== Segment start ==
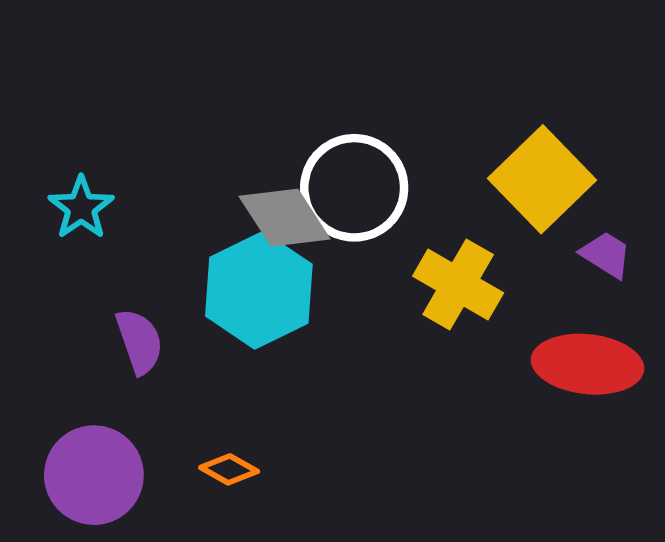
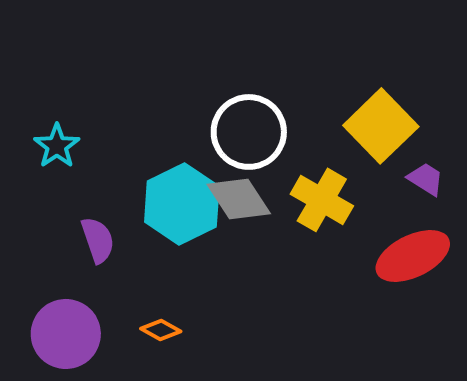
gray diamond: (285, 218) -> (239, 199), moved
red ellipse: (587, 364) -> (413, 256), turned -32

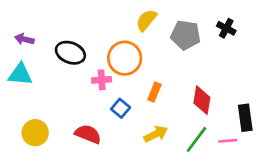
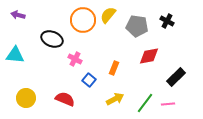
purple arrow: (24, 39) -> (18, 15), moved
orange circle: (125, 58) -> (83, 20), moved
pink cross: (102, 80) -> (75, 59), turned 32
red diamond: (202, 100) -> (149, 56), moved, turned 70
black rectangle: (245, 118) -> (176, 77), moved, turned 54

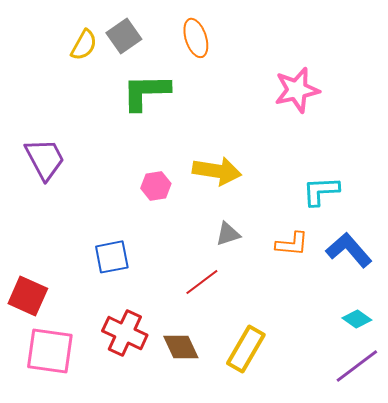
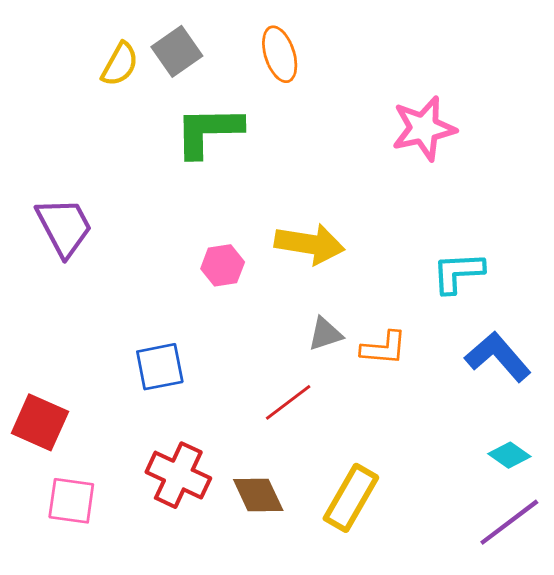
orange L-shape: (292, 244) -> (384, 348), moved
pink square: (50, 351) -> (71, 501), size x0.7

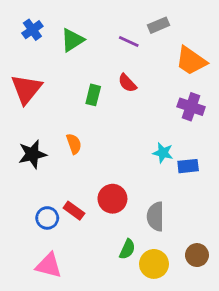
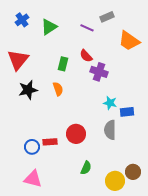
purple cross: (191, 107) -> (99, 72), moved
orange semicircle: (74, 144) -> (58, 89), moved
black star: (32, 154) -> (28, 90), moved
red rectangle: (74, 211) -> (50, 142), turned -40
gray semicircle: (155, 217) -> (110, 130), moved
yellow circle: (154, 264) -> (115, 181), moved

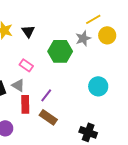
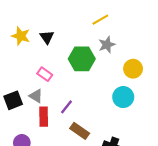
yellow line: (93, 19) -> (100, 20), moved
yellow circle: (107, 35) -> (133, 69), moved
brown rectangle: (48, 117) -> (80, 131), moved

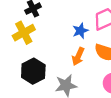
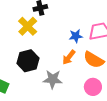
yellow cross: (24, 33) -> (28, 26), turned -30

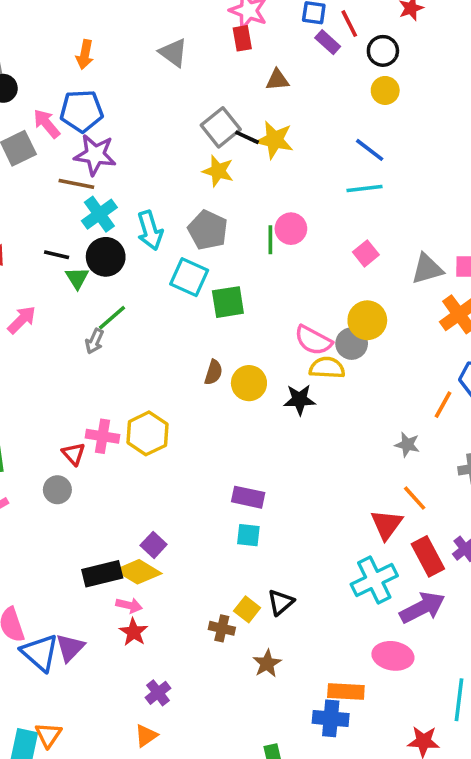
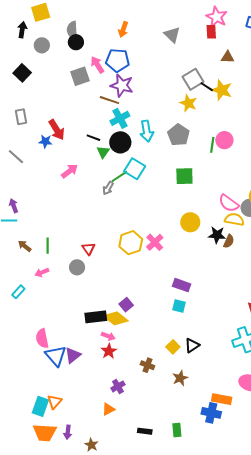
cyan square: (189, 277) -> (135, 169), moved
brown semicircle: (213, 372) -> (229, 241), moved
pink cross: (102, 436) -> (155, 242), moved, turned 30
brown cross: (222, 628) -> (147, 365), moved

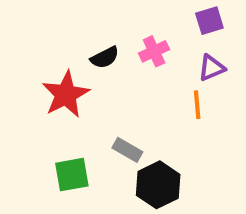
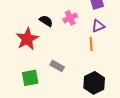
black semicircle: (105, 58) -> (46, 21), turned -120
black hexagon: (158, 185) -> (94, 83), moved

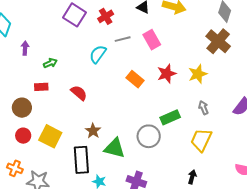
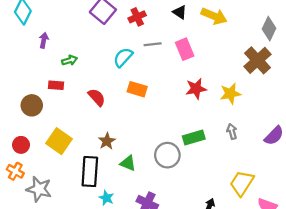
orange rectangle: (135, 79) -> (137, 89), moved, turned -30
red circle: (23, 136) -> (21, 145), moved
yellow trapezoid: (201, 140) -> (242, 183), moved
green triangle: (115, 148) -> (128, 163), size x0.7

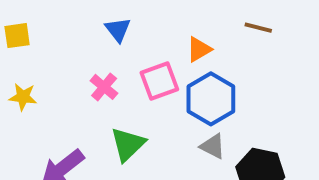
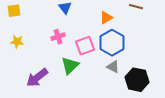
pink square: (159, 81) -> (85, 46), moved
pink cross: (104, 87) -> (58, 37), turned 32

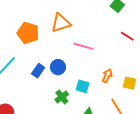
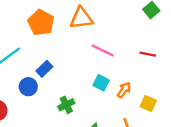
red line: (127, 36) -> (148, 54), moved, turned -32
blue circle: (58, 67) -> (28, 87), moved
cyan square: (83, 86) -> (101, 83), moved

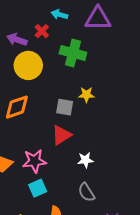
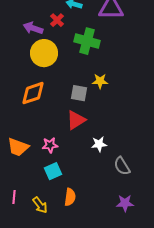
pink star: (34, 161) -> (50, 145), size x0.7
gray semicircle: (86, 192) -> (122, 166), moved

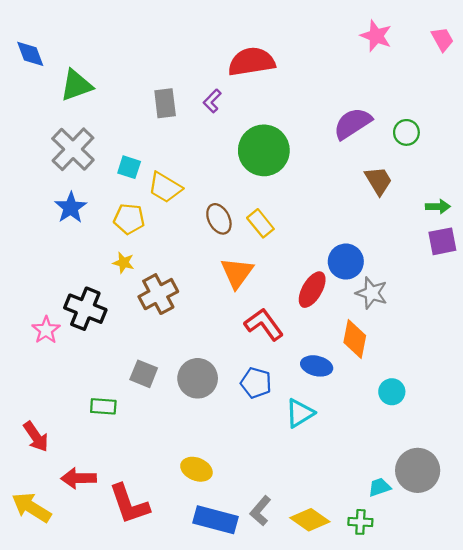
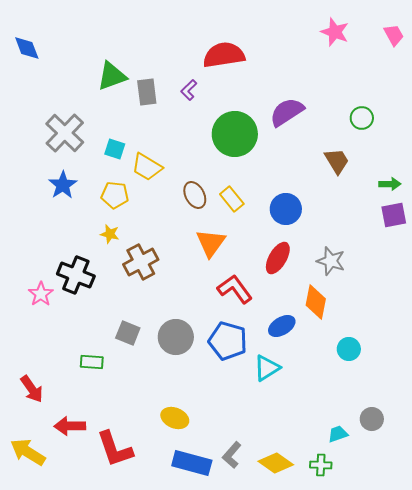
green triangle: (76, 85) -> (112, 76), moved
purple semicircle: (353, 123) -> (287, 112), moved
blue circle: (346, 262) -> (286, 209), moved
blue ellipse: (317, 366) -> (282, 326), turned -44
blue pentagon: (256, 383) -> (228, 341), size x1.4
gray circle: (418, 470) -> (372, 419), size x0.6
== Segment end ==
> **TO DO**: Transcribe the material exactly, and leave out whatever pictures it holds.

> **RESPONSE TO THE TASK**:
gray diamond: (285, 218) -> (239, 199), moved
red ellipse: (587, 364) -> (413, 256), turned -32

purple arrow: (24, 39) -> (18, 15), moved
orange circle: (125, 58) -> (83, 20), moved
pink cross: (102, 80) -> (75, 59), turned 32
red diamond: (202, 100) -> (149, 56), moved, turned 70
black rectangle: (245, 118) -> (176, 77), moved, turned 54

orange L-shape: (292, 244) -> (384, 348), moved
pink square: (50, 351) -> (71, 501), size x0.7

purple cross: (191, 107) -> (99, 72), moved
orange semicircle: (74, 144) -> (58, 89), moved
black star: (32, 154) -> (28, 90), moved
red rectangle: (74, 211) -> (50, 142), turned -40
gray semicircle: (155, 217) -> (110, 130), moved
yellow circle: (154, 264) -> (115, 181), moved

yellow line: (93, 19) -> (100, 20), moved
yellow circle: (107, 35) -> (133, 69), moved
brown rectangle: (48, 117) -> (80, 131), moved

yellow cross: (24, 33) -> (28, 26), turned -30

cyan square: (189, 277) -> (135, 169), moved
brown semicircle: (213, 372) -> (229, 241), moved
pink cross: (102, 436) -> (155, 242), moved, turned 30
brown cross: (222, 628) -> (147, 365), moved

black semicircle: (105, 58) -> (46, 21), turned -120
black hexagon: (158, 185) -> (94, 83), moved

orange rectangle: (135, 79) -> (137, 89), moved, turned -30
red circle: (23, 136) -> (21, 145), moved
yellow trapezoid: (201, 140) -> (242, 183), moved
green triangle: (115, 148) -> (128, 163), size x0.7

pink square: (159, 81) -> (85, 46), moved
pink cross: (104, 87) -> (58, 37), turned 32

red line: (127, 36) -> (148, 54), moved, turned -32
blue circle: (58, 67) -> (28, 87), moved
cyan square: (83, 86) -> (101, 83), moved

pink star: (34, 161) -> (50, 145), size x0.7
gray semicircle: (86, 192) -> (122, 166), moved

green triangle: (76, 85) -> (112, 76), moved
purple semicircle: (353, 123) -> (287, 112), moved
blue circle: (346, 262) -> (286, 209), moved
blue ellipse: (317, 366) -> (282, 326), turned -44
blue pentagon: (256, 383) -> (228, 341), size x1.4
gray circle: (418, 470) -> (372, 419), size x0.6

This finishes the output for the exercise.